Data for processing:
== Segment start ==
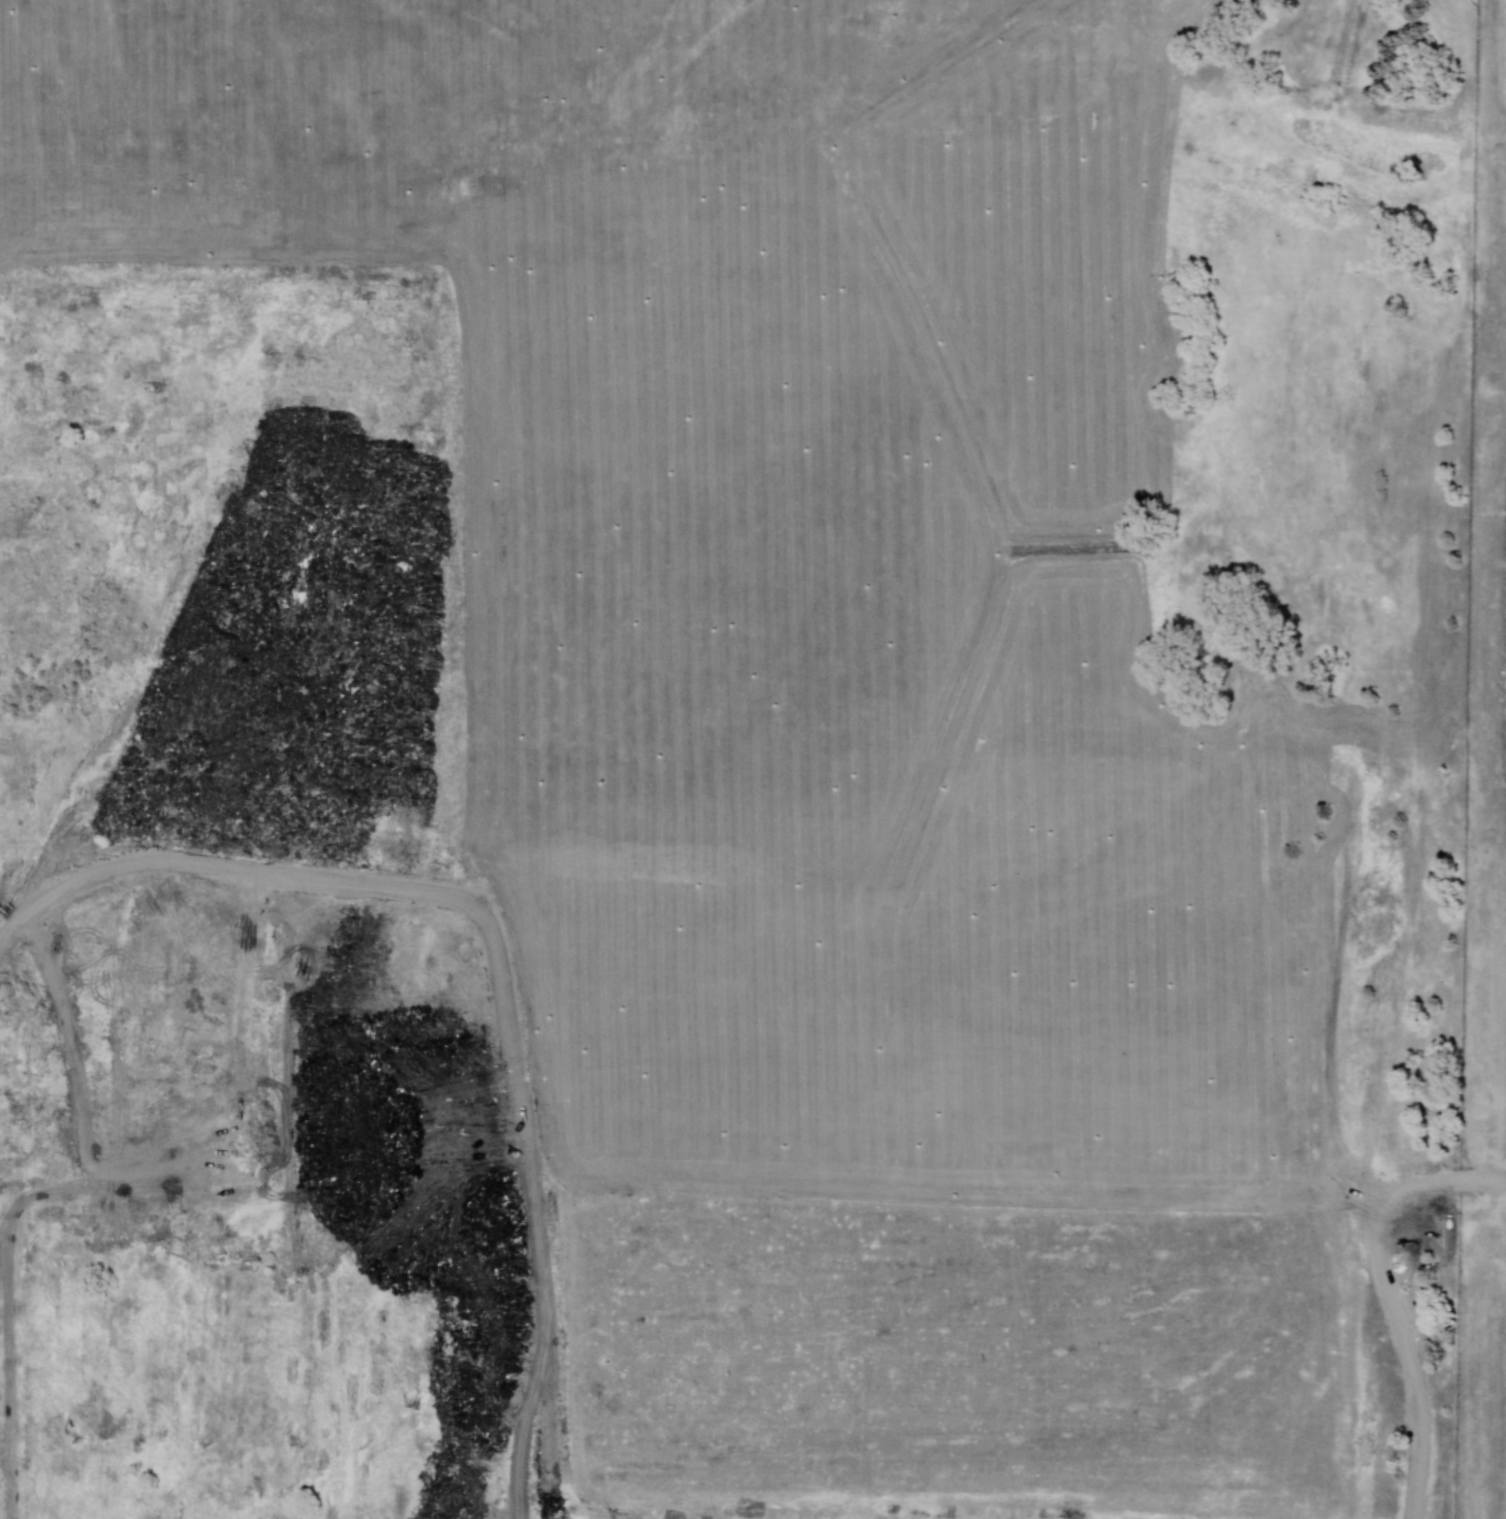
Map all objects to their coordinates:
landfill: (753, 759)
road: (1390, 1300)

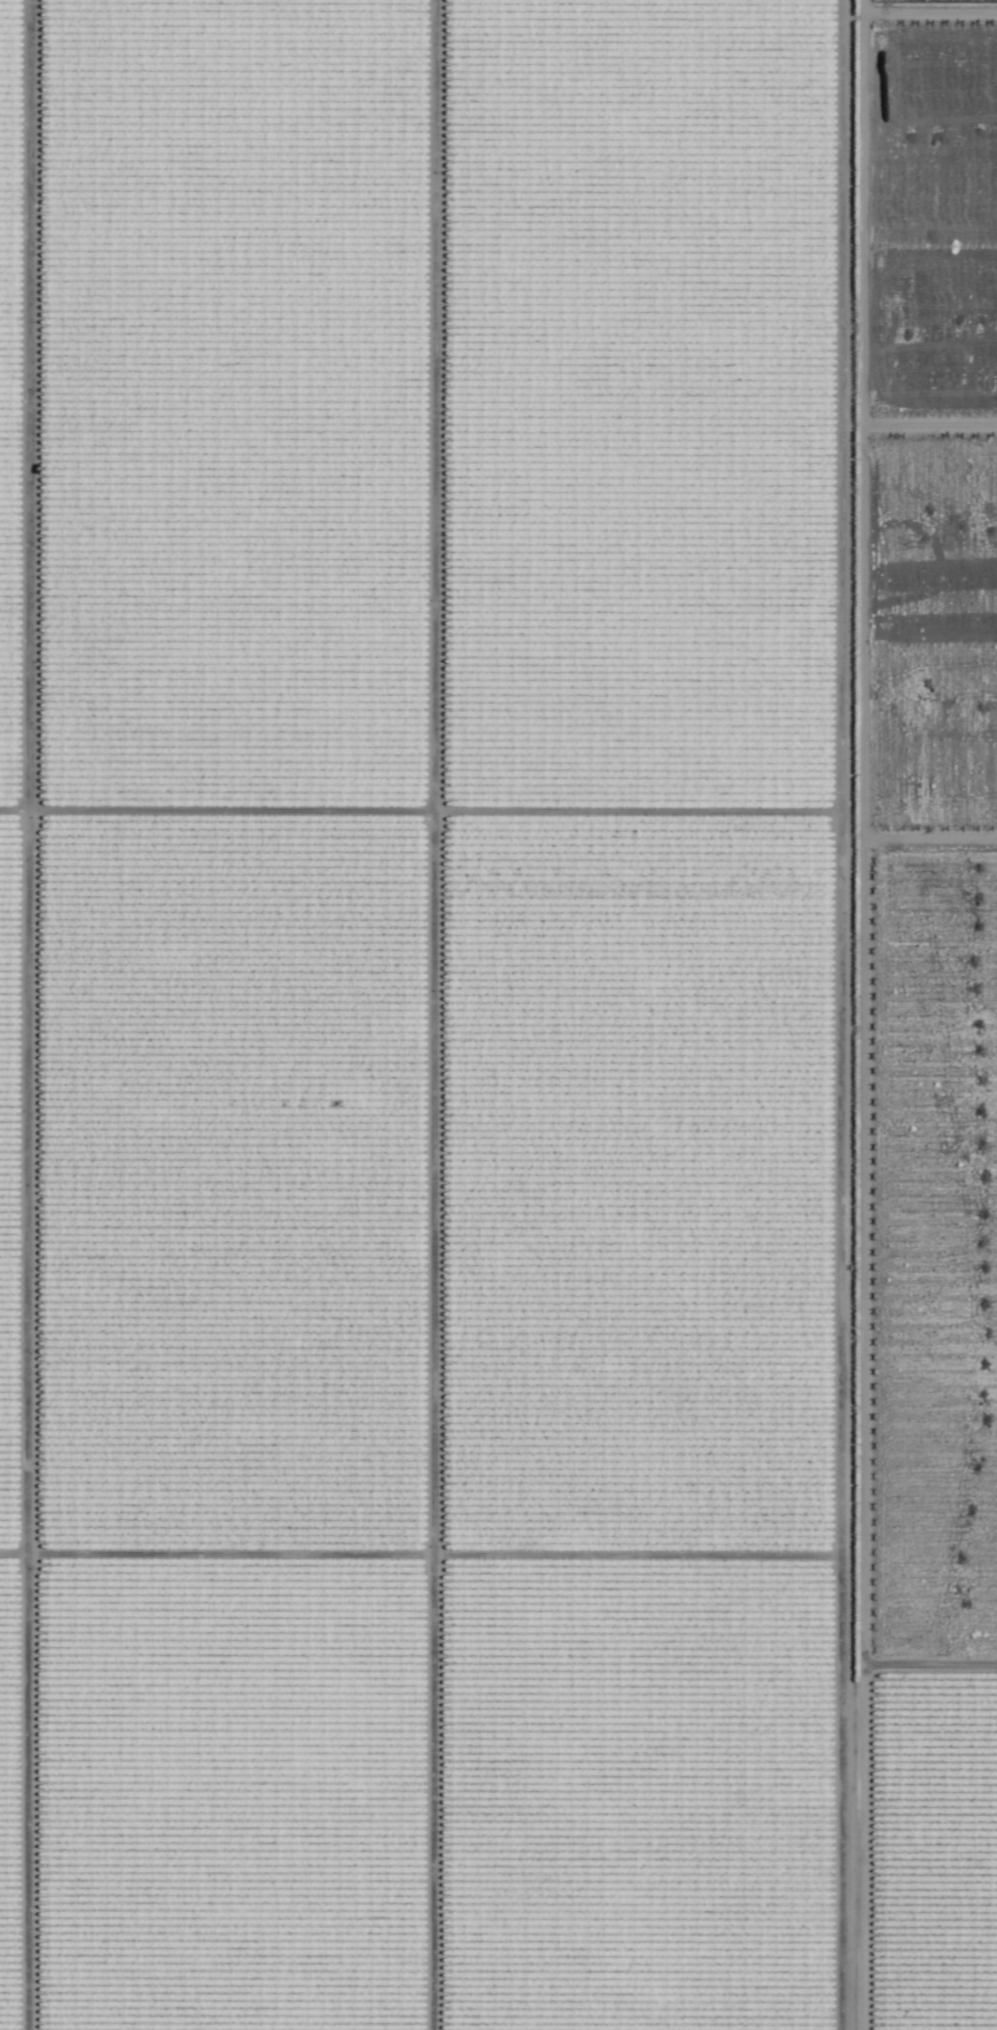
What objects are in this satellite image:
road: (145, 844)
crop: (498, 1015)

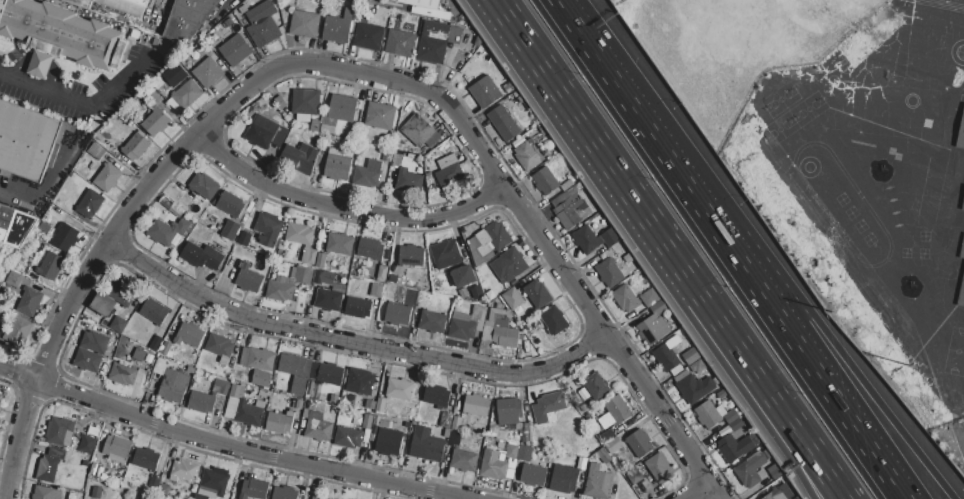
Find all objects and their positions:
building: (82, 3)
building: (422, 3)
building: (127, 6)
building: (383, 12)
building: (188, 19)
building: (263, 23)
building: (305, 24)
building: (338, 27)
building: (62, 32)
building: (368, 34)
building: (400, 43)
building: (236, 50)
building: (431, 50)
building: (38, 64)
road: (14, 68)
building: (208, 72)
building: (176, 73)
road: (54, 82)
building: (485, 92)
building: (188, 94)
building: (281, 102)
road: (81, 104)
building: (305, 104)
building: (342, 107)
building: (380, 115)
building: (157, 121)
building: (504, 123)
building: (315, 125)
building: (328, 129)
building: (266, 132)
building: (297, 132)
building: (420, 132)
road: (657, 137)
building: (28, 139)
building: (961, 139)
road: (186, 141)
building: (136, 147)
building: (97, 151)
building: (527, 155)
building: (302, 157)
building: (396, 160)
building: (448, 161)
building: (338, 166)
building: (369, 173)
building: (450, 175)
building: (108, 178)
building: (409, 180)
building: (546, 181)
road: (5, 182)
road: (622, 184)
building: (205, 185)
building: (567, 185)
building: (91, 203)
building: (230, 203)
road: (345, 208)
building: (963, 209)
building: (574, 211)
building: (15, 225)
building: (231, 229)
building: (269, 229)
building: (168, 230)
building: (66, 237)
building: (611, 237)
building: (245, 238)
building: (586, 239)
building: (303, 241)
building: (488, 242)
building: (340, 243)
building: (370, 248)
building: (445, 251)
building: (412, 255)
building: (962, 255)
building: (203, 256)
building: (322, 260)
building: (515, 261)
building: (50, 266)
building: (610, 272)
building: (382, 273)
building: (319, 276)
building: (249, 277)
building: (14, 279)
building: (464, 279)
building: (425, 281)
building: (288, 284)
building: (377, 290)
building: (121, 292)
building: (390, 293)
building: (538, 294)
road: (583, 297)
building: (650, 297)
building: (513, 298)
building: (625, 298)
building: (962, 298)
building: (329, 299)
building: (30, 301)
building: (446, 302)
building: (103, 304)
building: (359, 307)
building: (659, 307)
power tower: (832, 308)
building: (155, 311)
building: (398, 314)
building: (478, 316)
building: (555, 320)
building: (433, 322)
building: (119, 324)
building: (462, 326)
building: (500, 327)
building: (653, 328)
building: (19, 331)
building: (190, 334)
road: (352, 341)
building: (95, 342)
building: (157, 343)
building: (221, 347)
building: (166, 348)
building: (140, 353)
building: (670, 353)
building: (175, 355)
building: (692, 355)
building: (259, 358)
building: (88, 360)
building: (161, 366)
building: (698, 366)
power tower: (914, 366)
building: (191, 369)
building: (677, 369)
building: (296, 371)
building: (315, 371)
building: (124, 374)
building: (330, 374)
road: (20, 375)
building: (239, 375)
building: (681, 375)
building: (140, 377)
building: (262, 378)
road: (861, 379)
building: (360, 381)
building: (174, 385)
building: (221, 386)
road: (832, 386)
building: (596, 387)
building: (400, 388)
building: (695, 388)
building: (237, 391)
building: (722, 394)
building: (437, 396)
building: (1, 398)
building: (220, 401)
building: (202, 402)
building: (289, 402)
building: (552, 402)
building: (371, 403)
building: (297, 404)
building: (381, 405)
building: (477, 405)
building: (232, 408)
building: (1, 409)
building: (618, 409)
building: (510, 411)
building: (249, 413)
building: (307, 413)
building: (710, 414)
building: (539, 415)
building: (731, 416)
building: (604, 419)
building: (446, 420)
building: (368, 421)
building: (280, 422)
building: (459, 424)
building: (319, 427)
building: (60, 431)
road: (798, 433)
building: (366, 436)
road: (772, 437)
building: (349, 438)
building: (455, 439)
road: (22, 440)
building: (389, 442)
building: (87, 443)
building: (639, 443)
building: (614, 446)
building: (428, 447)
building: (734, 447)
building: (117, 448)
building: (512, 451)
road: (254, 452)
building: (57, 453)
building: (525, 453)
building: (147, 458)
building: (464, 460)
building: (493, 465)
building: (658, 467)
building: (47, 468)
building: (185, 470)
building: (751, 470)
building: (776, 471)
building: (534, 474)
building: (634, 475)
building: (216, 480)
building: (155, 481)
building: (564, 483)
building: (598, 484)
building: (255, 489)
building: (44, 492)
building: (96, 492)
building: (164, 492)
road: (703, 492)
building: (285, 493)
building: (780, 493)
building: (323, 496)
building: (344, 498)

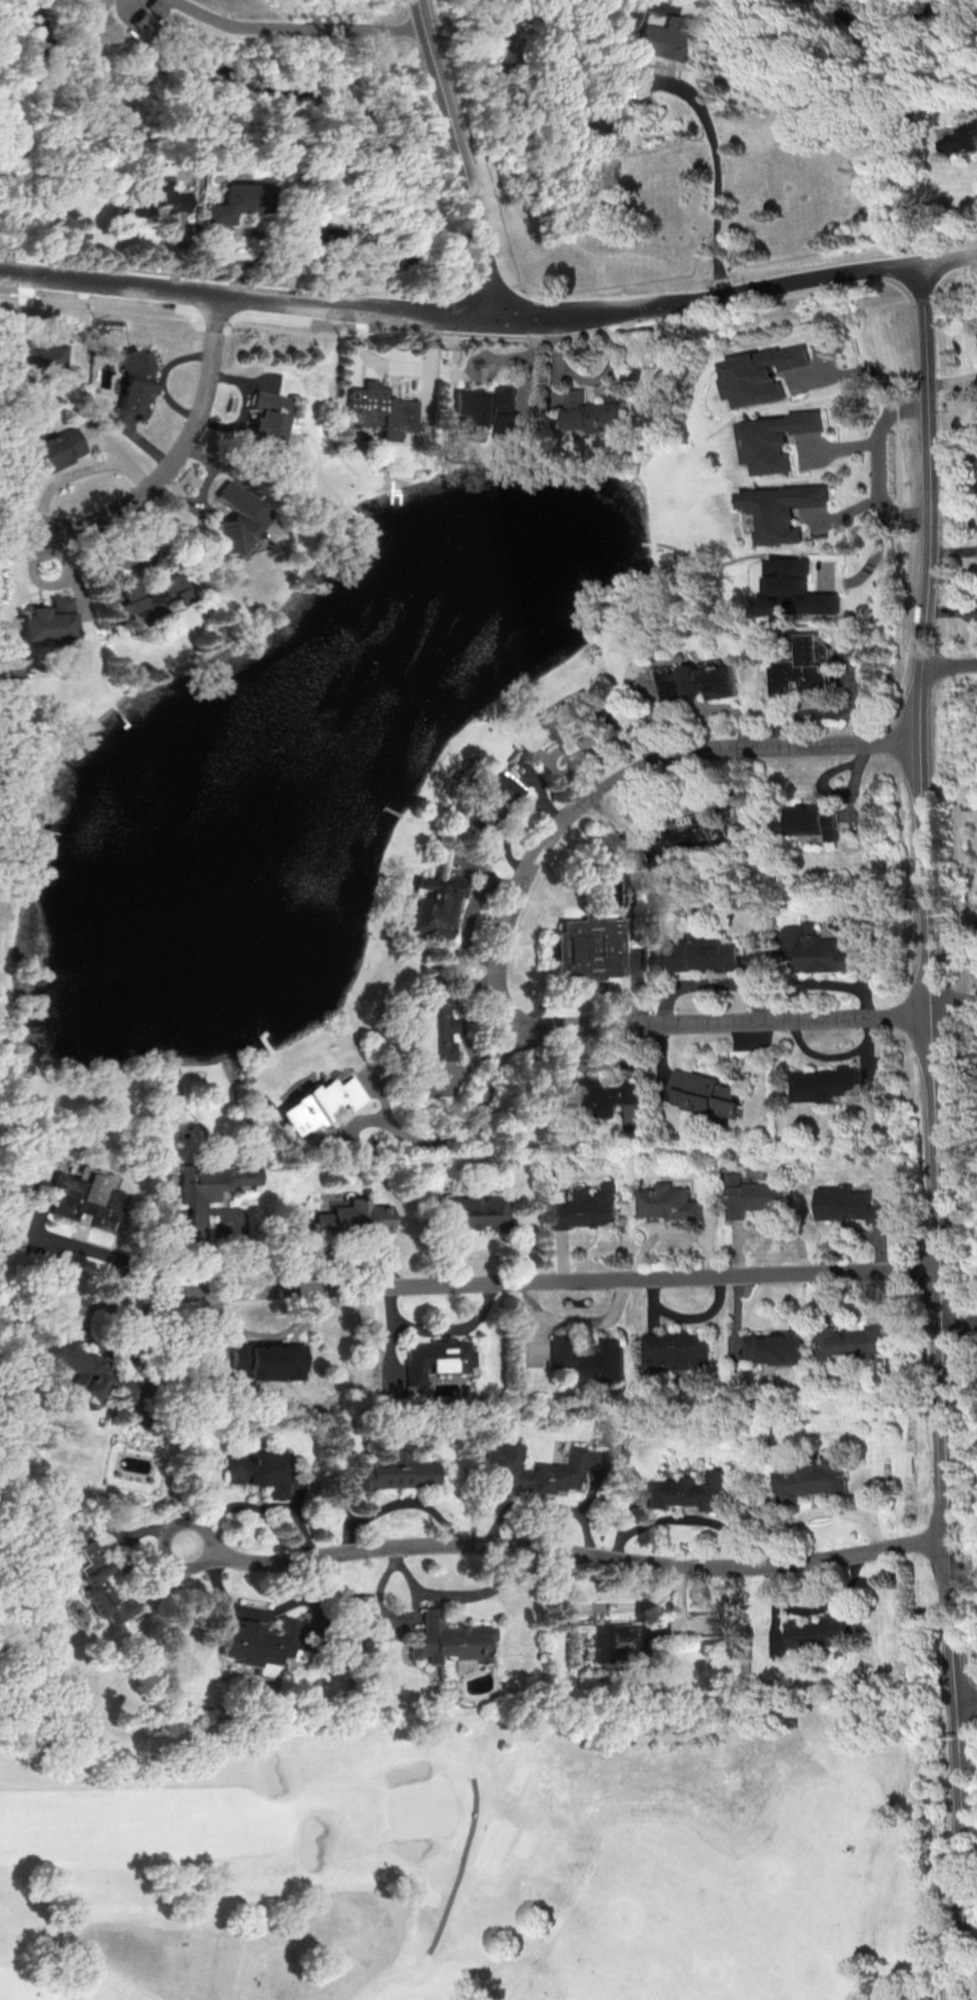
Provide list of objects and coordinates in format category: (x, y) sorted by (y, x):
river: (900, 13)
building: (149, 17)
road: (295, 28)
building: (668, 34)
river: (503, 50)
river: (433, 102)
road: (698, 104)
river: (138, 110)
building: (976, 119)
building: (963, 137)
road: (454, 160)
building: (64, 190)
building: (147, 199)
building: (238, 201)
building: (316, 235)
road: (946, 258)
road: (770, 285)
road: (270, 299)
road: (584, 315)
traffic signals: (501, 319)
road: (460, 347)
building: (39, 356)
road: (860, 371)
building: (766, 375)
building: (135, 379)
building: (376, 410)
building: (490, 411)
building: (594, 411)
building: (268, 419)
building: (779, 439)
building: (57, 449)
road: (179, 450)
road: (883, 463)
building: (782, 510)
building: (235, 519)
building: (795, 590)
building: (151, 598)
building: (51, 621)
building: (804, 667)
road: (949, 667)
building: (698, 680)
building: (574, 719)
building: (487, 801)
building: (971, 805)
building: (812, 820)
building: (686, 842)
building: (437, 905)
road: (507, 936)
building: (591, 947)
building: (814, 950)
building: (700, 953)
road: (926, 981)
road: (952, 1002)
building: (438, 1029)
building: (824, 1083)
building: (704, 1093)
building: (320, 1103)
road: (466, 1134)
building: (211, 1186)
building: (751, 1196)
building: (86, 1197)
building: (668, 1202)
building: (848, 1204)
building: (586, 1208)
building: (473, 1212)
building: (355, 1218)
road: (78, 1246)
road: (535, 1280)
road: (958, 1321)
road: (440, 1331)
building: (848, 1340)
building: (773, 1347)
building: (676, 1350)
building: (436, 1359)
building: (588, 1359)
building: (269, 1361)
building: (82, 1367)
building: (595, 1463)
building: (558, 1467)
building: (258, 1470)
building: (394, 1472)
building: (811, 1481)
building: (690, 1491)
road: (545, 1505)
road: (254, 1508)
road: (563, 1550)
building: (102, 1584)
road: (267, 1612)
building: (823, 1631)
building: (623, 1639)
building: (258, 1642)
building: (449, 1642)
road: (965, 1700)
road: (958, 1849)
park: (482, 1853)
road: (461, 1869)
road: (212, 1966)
== Segment end ==
Task: Where in the entries above does the word "coordinates" appear? Copy each line that has it.

Answer to the exercise:
Map all objects to their coordinates:
Provide list of objects and coordinates in format category: (x, y) sorted by (y, x):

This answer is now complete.